[Start of section]

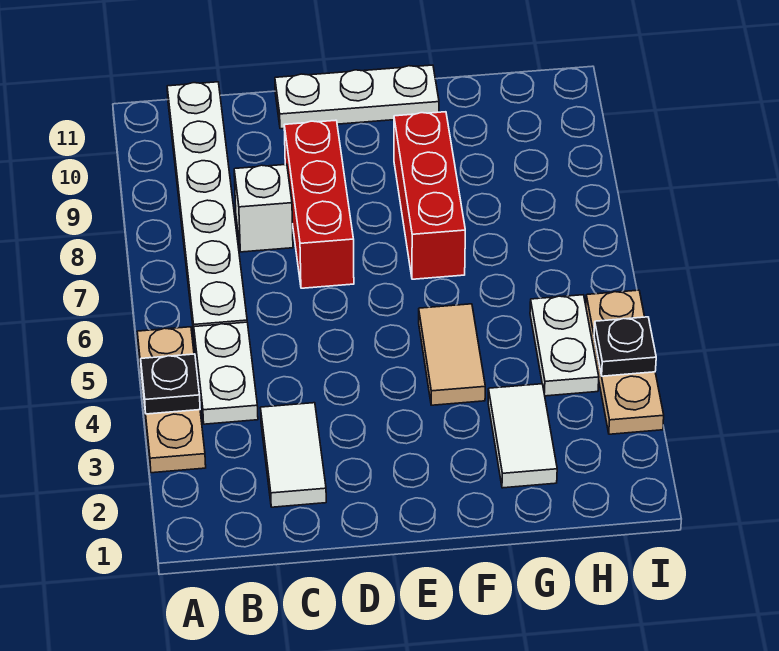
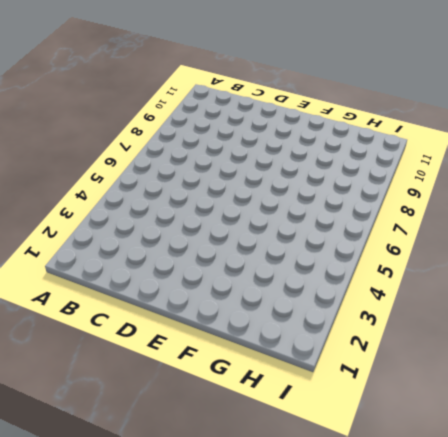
none -> tan plate A3:A5 level 1
none -> white plate B4:B5 level 1
none -> white plate B6:B11 level 1

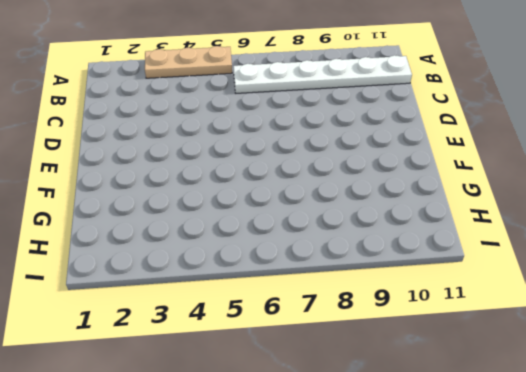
none -> white plate B4:B5 level 1
none -> white tile C2:C3 level 1
none -> white brick C8 level 1

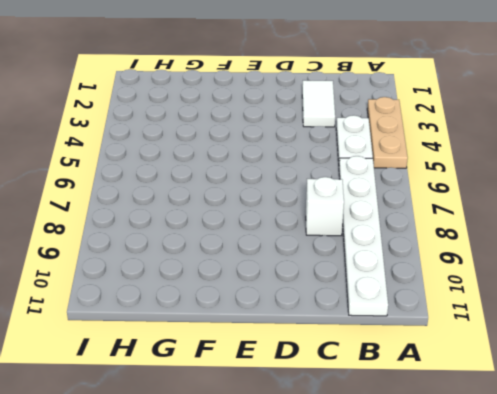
none -> red brick D7:D9 level 1
none -> white plate D11:F11 level 1
none -> tan tile F4:F5 level 1

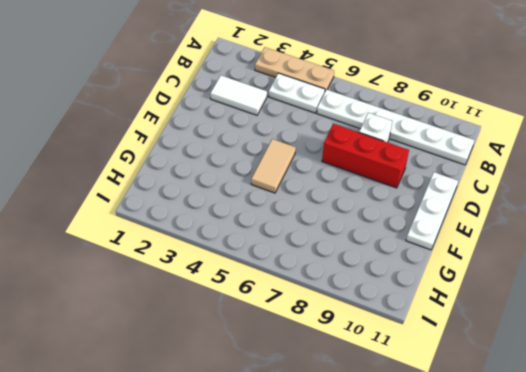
tan tile E5:F5 level 1 -> tan tile F4:F5 level 1
none -> red brick F7:F9 level 1
none -> white tile G2:G3 level 1
none -> white plate H4:H5 level 1

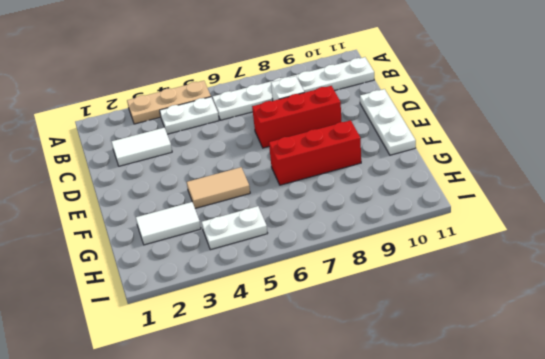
none -> tan plate I3:I5 level 1
none -> black plate A4 level 2
none -> black plate I4 level 2

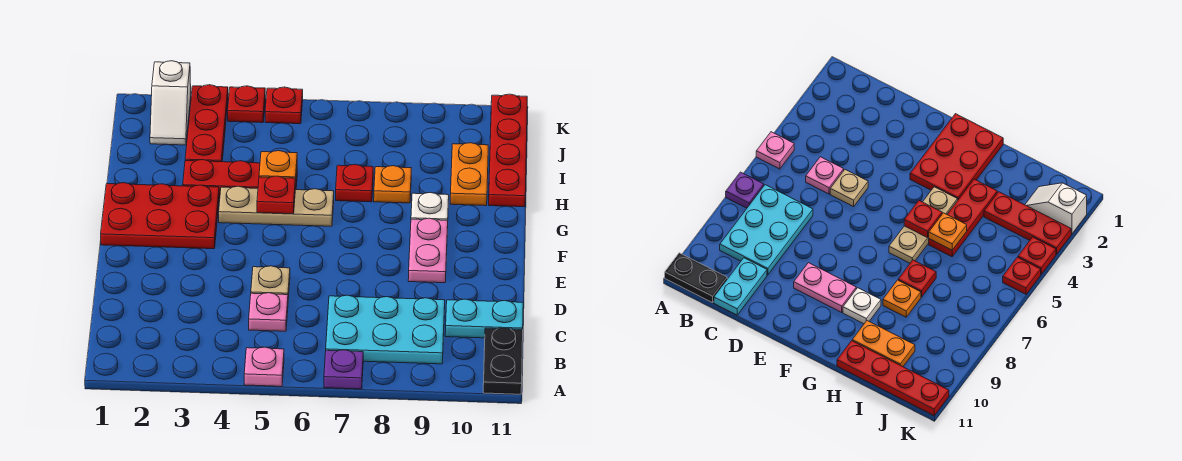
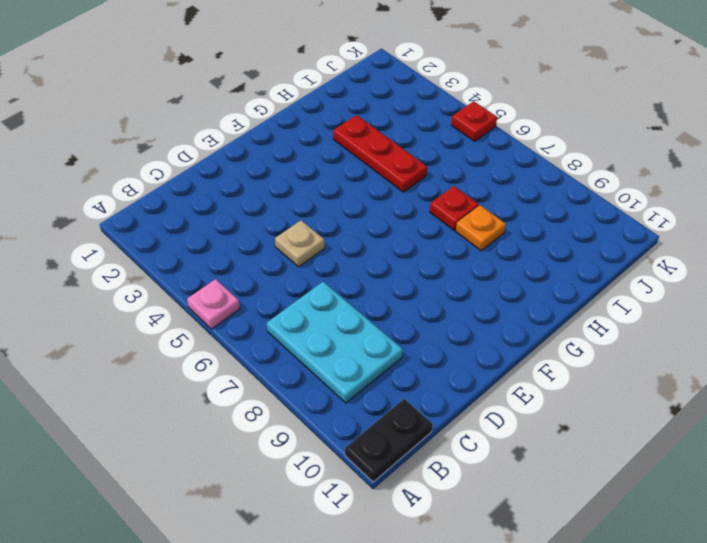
none -> purple plate A7 level 1
none -> pink plate C5 level 1
none -> cyan plate C10:C11 level 1

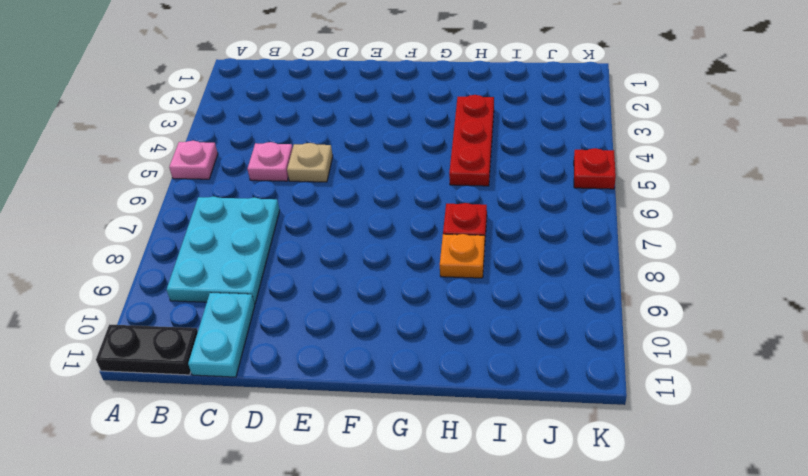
none -> purple plate A7 level 1
none -> pink plate E9:F9 level 1
none -> red plate F1:G3 level 1

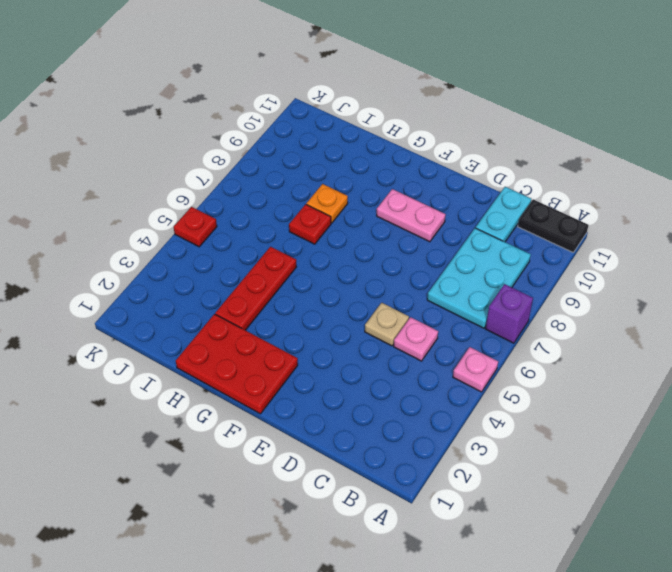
purple brick A7 level 1 -> purple plate A7 level 1
red plate F1:H2 level 1 -> red plate F1:G3 level 1
none -> tan plate G4:G6 level 1
none -> white plate G9 level 1
none -> orange plate H10:I10 level 1

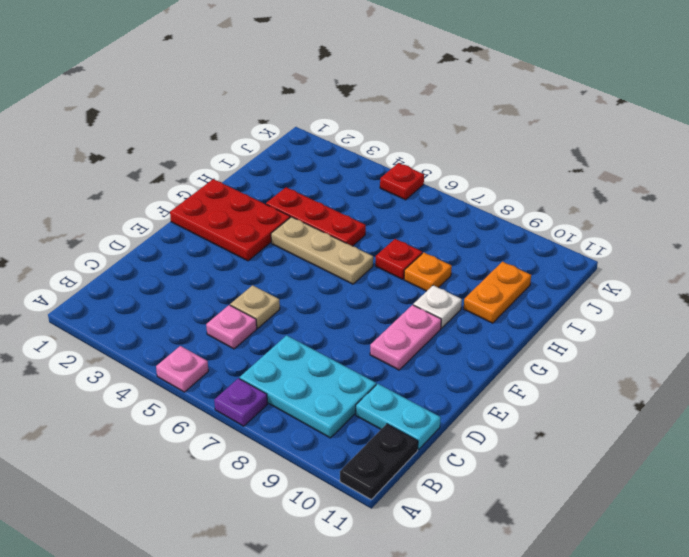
none -> red plate H11:K11 level 1
none -> red plate I3:K3 level 1
none -> white slope J2:K2 level 1 top K

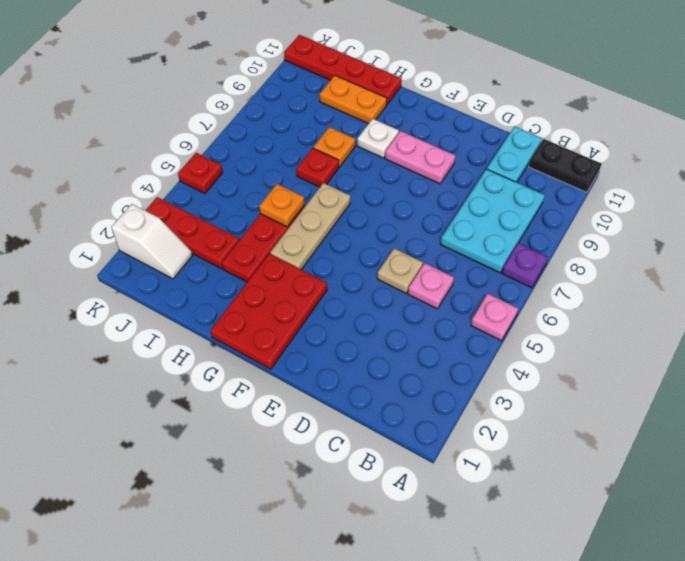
none -> red plate K4 level 1
none -> red plate G5 level 2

[End of section]

PROBLEM DETAILS. Your task is to write out, exactly and without pictures, only the lines from the one holding "none -> cyan plate C10:C11 level 1" to the last line of the data.

RESPONSE TO THIS EXERCISE.
none -> cyan plate C10:C11 level 1

none -> purple plate A7 level 1
none -> pink plate E9:F9 level 1
none -> red plate F1:G3 level 1

purple brick A7 level 1 -> purple plate A7 level 1
red plate F1:H2 level 1 -> red plate F1:G3 level 1
none -> tan plate G4:G6 level 1
none -> white plate G9 level 1
none -> orange plate H10:I10 level 1

none -> red plate H11:K11 level 1
none -> red plate I3:K3 level 1
none -> white slope J2:K2 level 1 top K

none -> red plate K4 level 1
none -> red plate G5 level 2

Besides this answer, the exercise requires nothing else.